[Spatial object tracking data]
—————

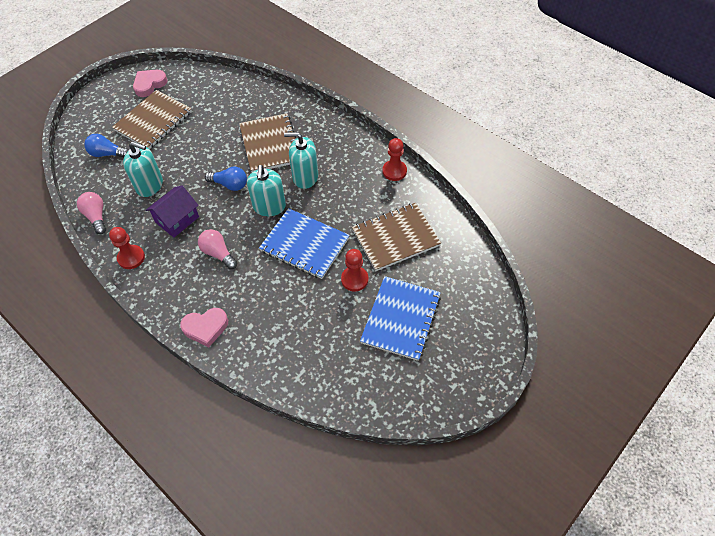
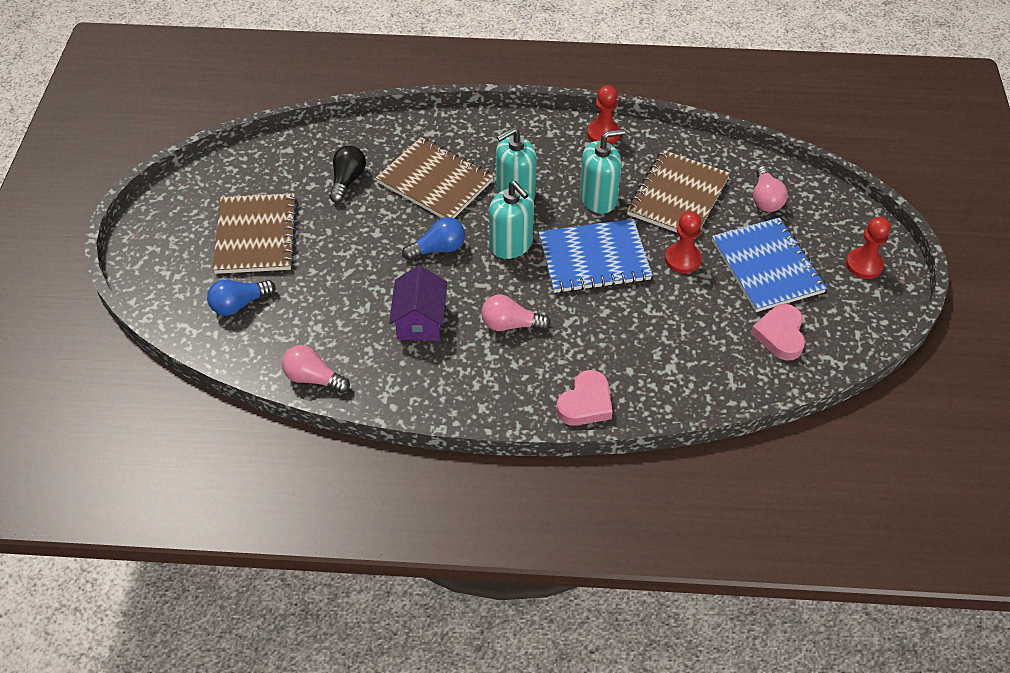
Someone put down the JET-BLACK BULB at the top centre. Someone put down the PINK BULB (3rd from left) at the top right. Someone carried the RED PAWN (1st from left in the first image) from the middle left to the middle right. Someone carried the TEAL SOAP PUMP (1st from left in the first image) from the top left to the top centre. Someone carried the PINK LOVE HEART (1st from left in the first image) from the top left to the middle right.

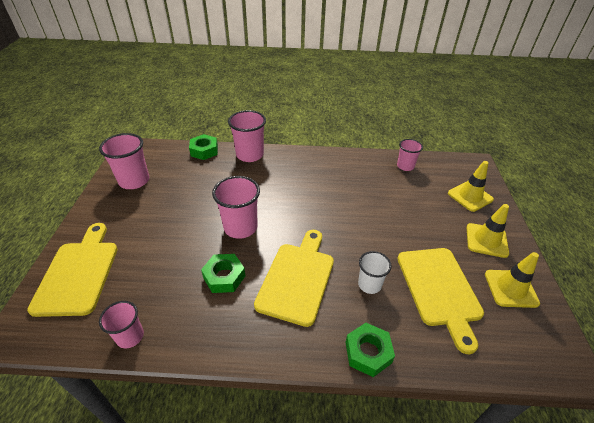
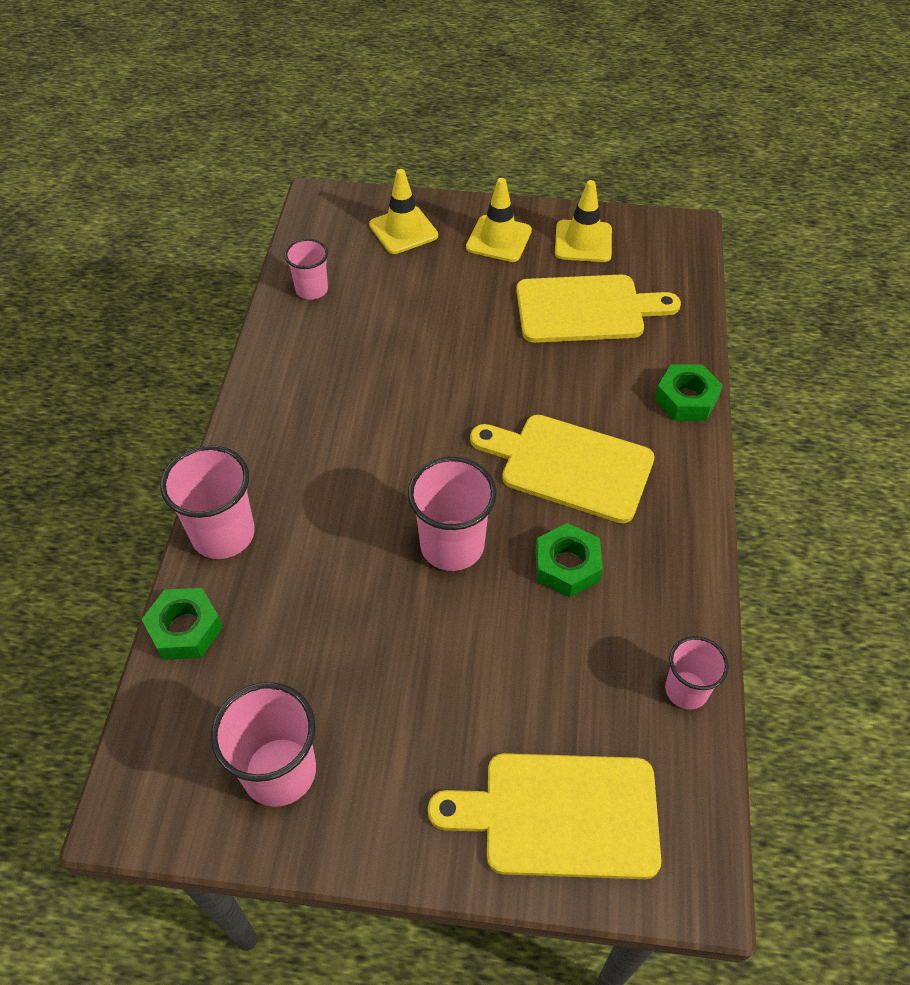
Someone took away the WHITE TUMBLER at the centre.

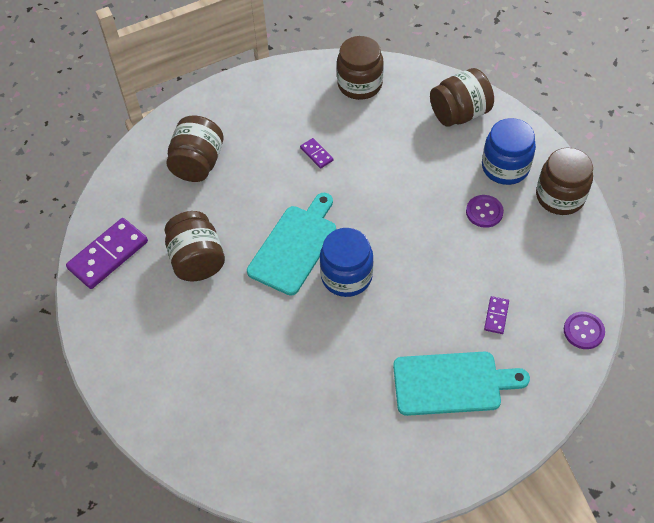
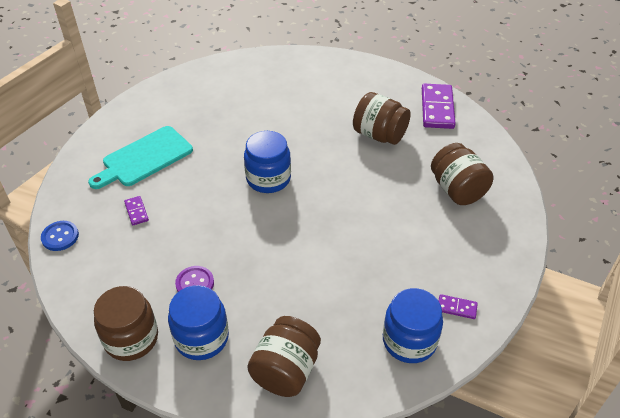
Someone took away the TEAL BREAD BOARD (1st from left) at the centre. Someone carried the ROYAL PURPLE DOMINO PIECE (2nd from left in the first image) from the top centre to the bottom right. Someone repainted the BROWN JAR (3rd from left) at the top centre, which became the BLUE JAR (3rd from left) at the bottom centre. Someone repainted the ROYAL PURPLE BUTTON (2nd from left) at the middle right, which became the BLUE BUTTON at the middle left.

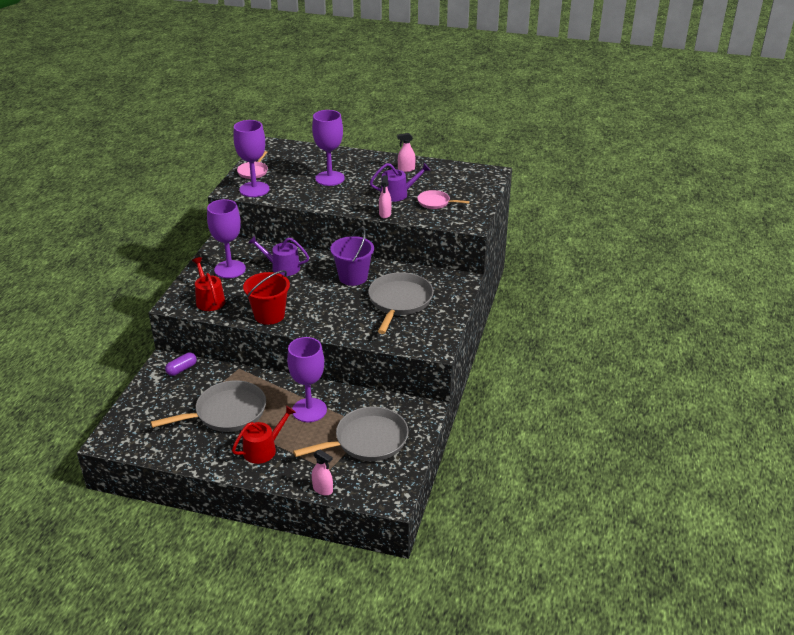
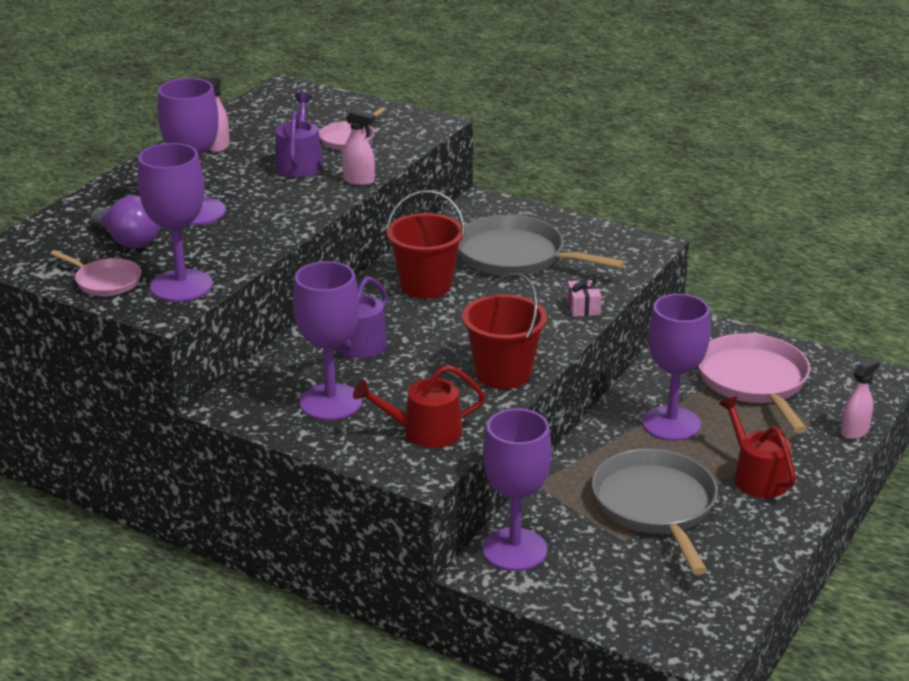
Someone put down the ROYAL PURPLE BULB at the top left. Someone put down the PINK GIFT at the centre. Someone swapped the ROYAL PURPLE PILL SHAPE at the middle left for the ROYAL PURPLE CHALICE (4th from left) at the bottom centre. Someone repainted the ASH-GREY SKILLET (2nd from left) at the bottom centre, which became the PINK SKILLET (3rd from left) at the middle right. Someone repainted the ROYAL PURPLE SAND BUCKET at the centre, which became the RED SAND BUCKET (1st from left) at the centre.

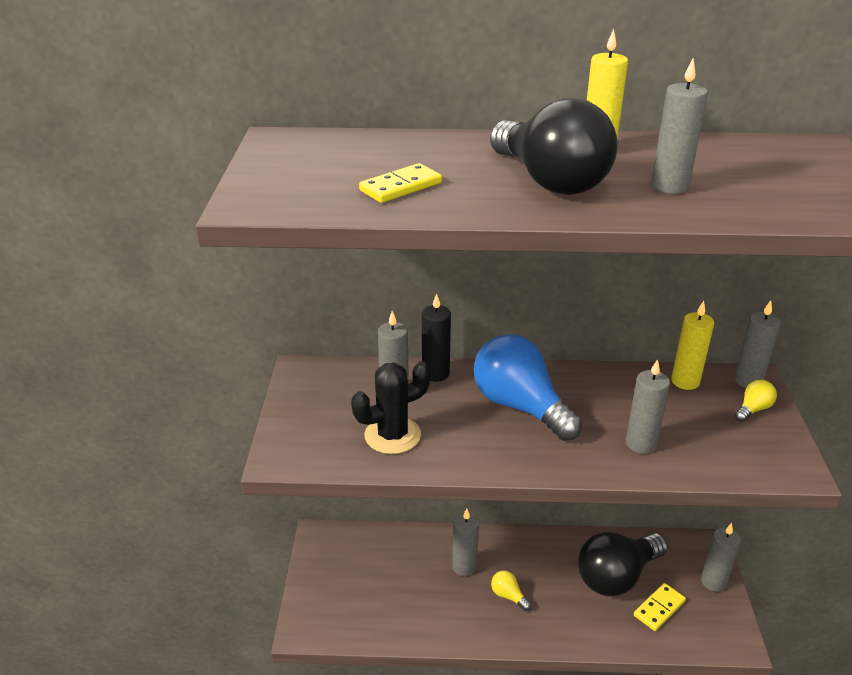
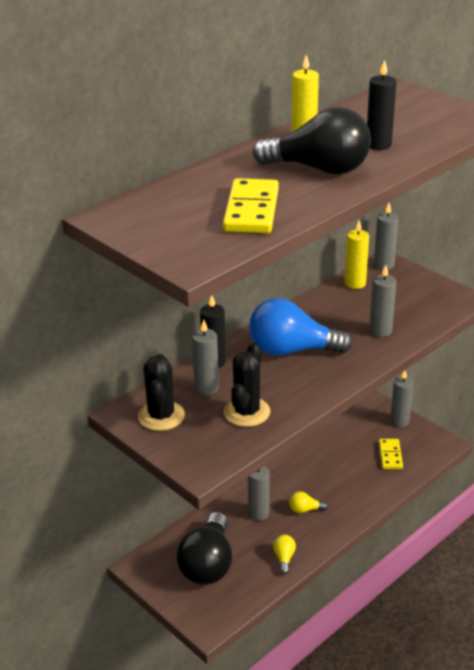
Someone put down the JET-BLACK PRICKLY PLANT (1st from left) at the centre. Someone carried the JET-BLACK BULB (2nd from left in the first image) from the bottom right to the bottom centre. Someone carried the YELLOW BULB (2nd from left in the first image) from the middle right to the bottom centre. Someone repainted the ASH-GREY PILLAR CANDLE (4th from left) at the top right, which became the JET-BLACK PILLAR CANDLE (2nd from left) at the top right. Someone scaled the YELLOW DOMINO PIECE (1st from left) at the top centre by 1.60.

—————

■ **Task objective**:
Reprint every record exactly and skip the pictures.

■ **Answer to this exercise**:
Someone put down the JET-BLACK BULB at the top centre. Someone put down the PINK BULB (3rd from left) at the top right. Someone carried the RED PAWN (1st from left in the first image) from the middle left to the middle right. Someone carried the TEAL SOAP PUMP (1st from left in the first image) from the top left to the top centre. Someone carried the PINK LOVE HEART (1st from left in the first image) from the top left to the middle right.

Someone took away the WHITE TUMBLER at the centre.

Someone took away the TEAL BREAD BOARD (1st from left) at the centre. Someone carried the ROYAL PURPLE DOMINO PIECE (2nd from left in the first image) from the top centre to the bottom right. Someone repainted the BROWN JAR (3rd from left) at the top centre, which became the BLUE JAR (3rd from left) at the bottom centre. Someone repainted the ROYAL PURPLE BUTTON (2nd from left) at the middle right, which became the BLUE BUTTON at the middle left.

Someone put down the ROYAL PURPLE BULB at the top left. Someone put down the PINK GIFT at the centre. Someone swapped the ROYAL PURPLE PILL SHAPE at the middle left for the ROYAL PURPLE CHALICE (4th from left) at the bottom centre. Someone repainted the ASH-GREY SKILLET (2nd from left) at the bottom centre, which became the PINK SKILLET (3rd from left) at the middle right. Someone repainted the ROYAL PURPLE SAND BUCKET at the centre, which became the RED SAND BUCKET (1st from left) at the centre.

Someone put down the JET-BLACK PRICKLY PLANT (1st from left) at the centre. Someone carried the JET-BLACK BULB (2nd from left in the first image) from the bottom right to the bottom centre. Someone carried the YELLOW BULB (2nd from left in the first image) from the middle right to the bottom centre. Someone repainted the ASH-GREY PILLAR CANDLE (4th from left) at the top right, which became the JET-BLACK PILLAR CANDLE (2nd from left) at the top right. Someone scaled the YELLOW DOMINO PIECE (1st from left) at the top centre by 1.60.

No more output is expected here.